TASK OBJECTIVE — Nothing but the lines from the one containing "(566, 266) = (432, 176): yellow" through the end of the entries below should appear in your answer, transcribed exactly; please drop the pictures.

RECORDS FOR THIS EXERCISE —

════════

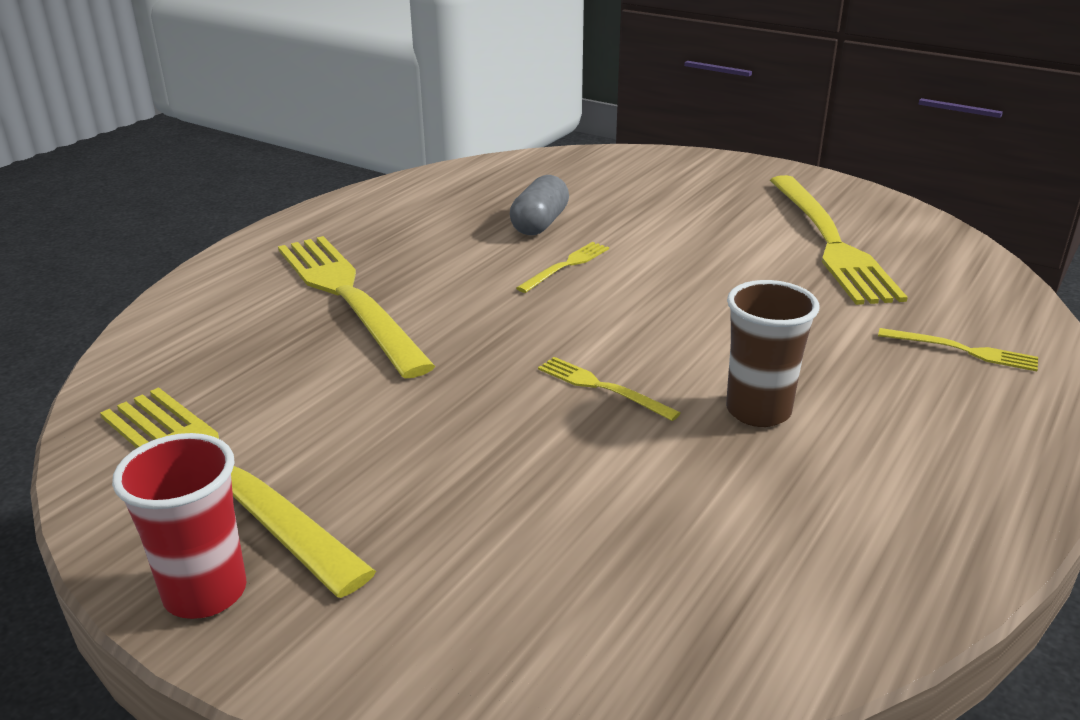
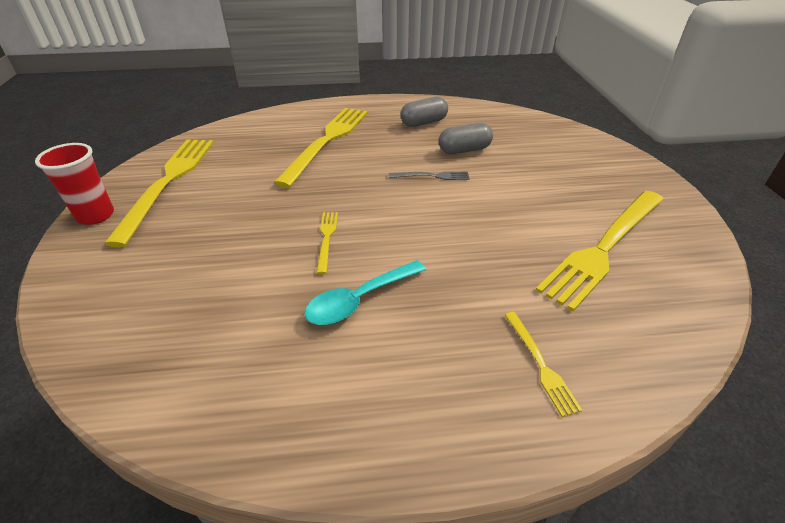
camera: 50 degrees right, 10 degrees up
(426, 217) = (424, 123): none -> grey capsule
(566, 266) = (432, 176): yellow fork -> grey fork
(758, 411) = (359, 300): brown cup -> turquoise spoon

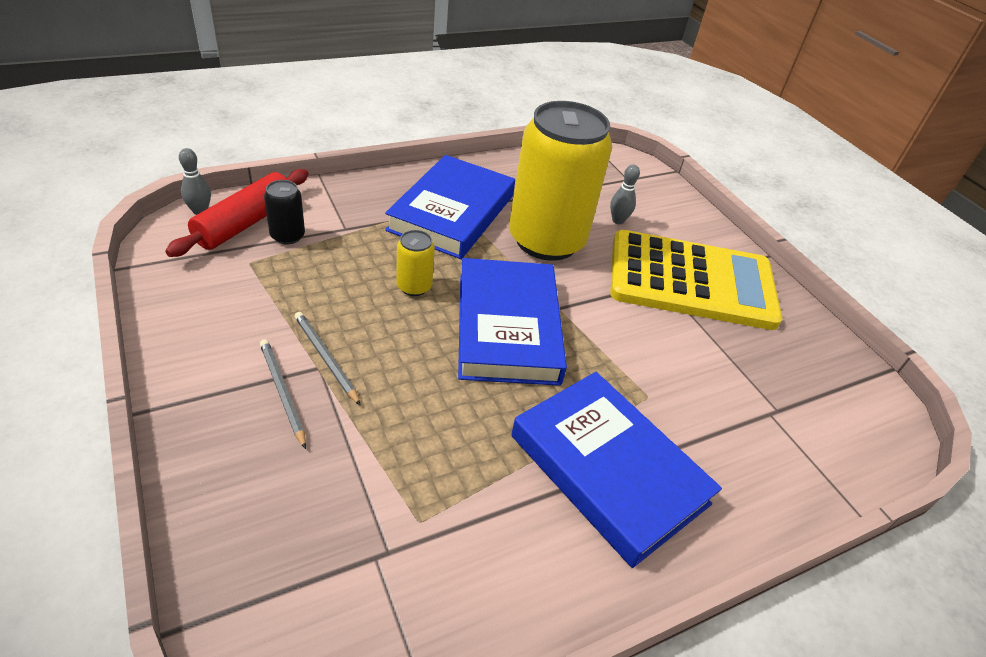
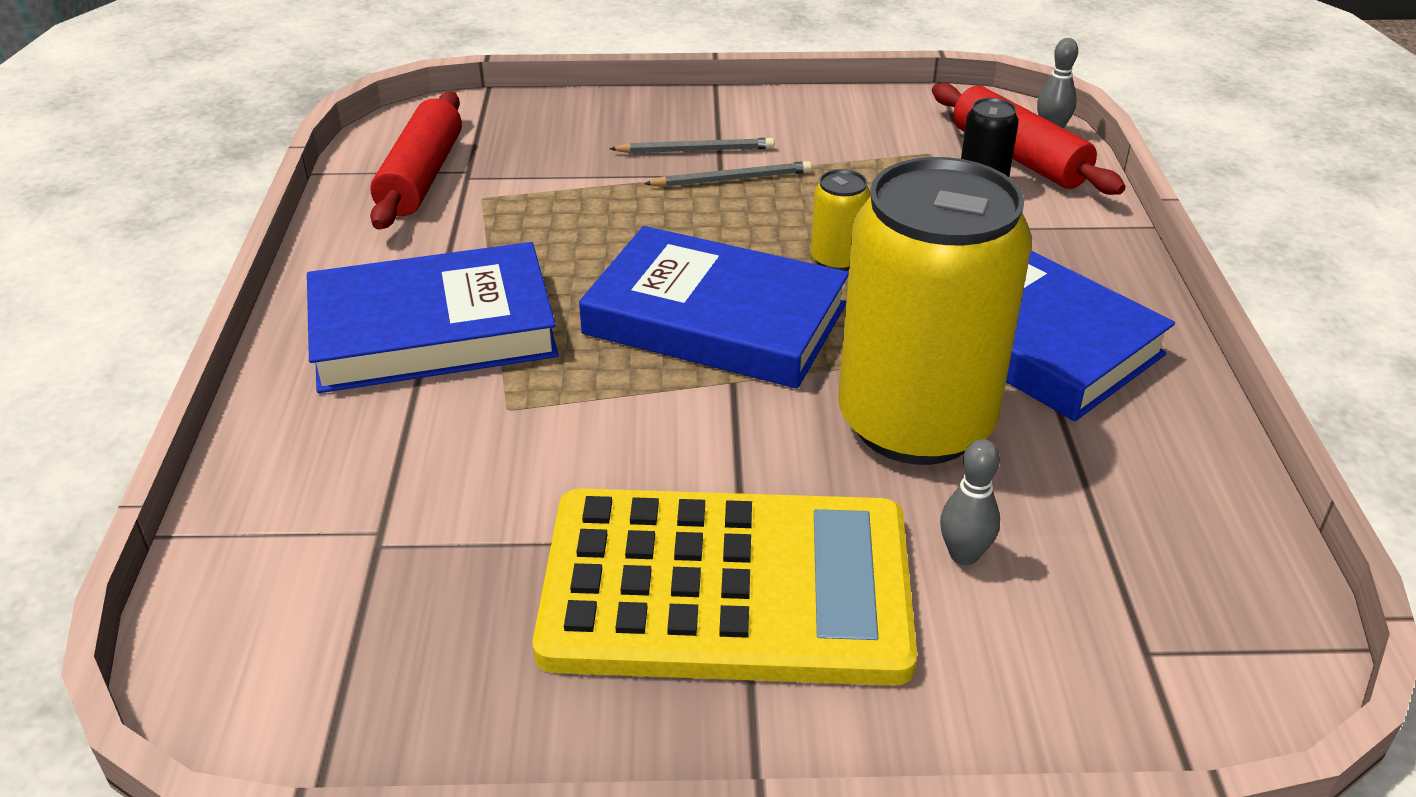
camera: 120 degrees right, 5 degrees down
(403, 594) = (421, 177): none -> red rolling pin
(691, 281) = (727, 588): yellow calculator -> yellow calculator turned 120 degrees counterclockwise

════════

ANSWER TO THIS PROBLEM —
(566, 266) = (432, 176): yellow fork -> grey fork
(758, 411) = (359, 300): brown cup -> turquoise spoon

camera: 120 degrees right, 5 degrees down
(403, 594) = (421, 177): none -> red rolling pin
(691, 281) = (727, 588): yellow calculator -> yellow calculator turned 120 degrees counterclockwise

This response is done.